* _GIVEN DATA_
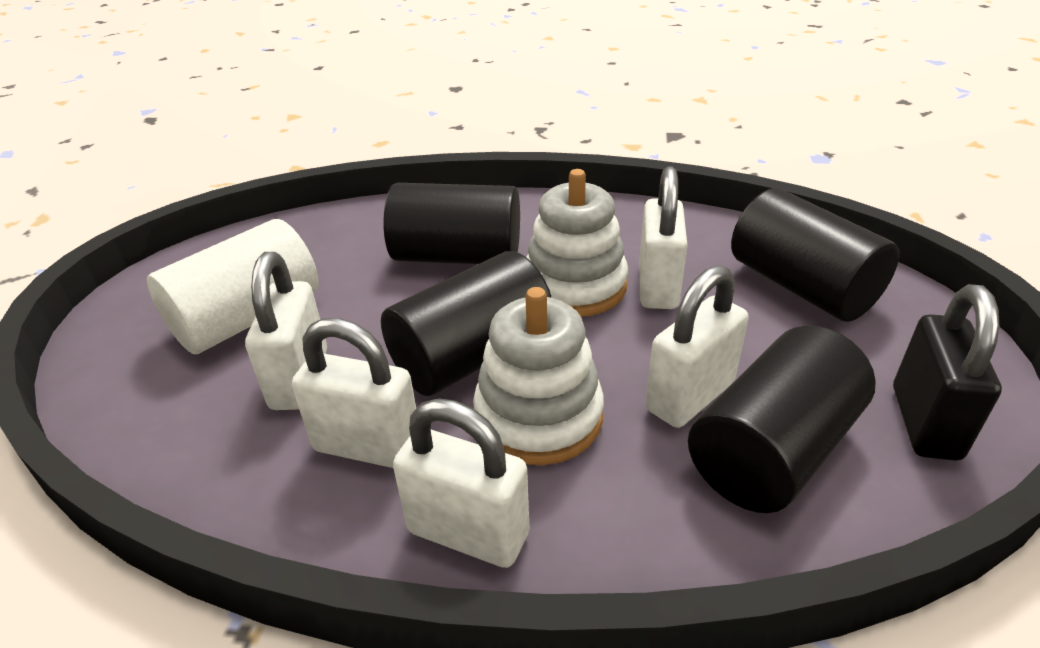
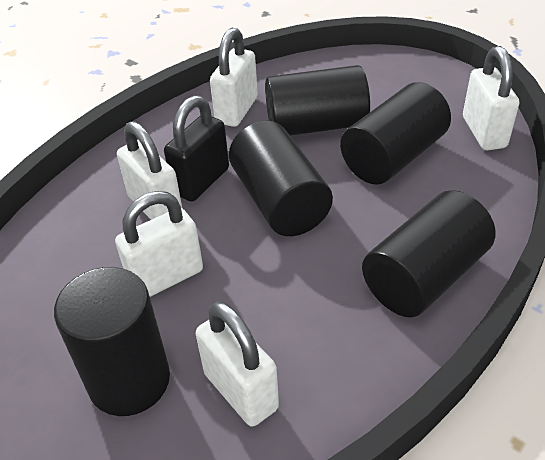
black cylinder: 4 -> 5
white cylinder: 1 -> 0
white stacking toy: 2 -> 0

* _TASK INSTRUCTIONS_
Out of the data above, return each line where the word "white" can be found.

* _ANSWER TO THIS PROBLEM_
white cylinder: 1 -> 0
white stacking toy: 2 -> 0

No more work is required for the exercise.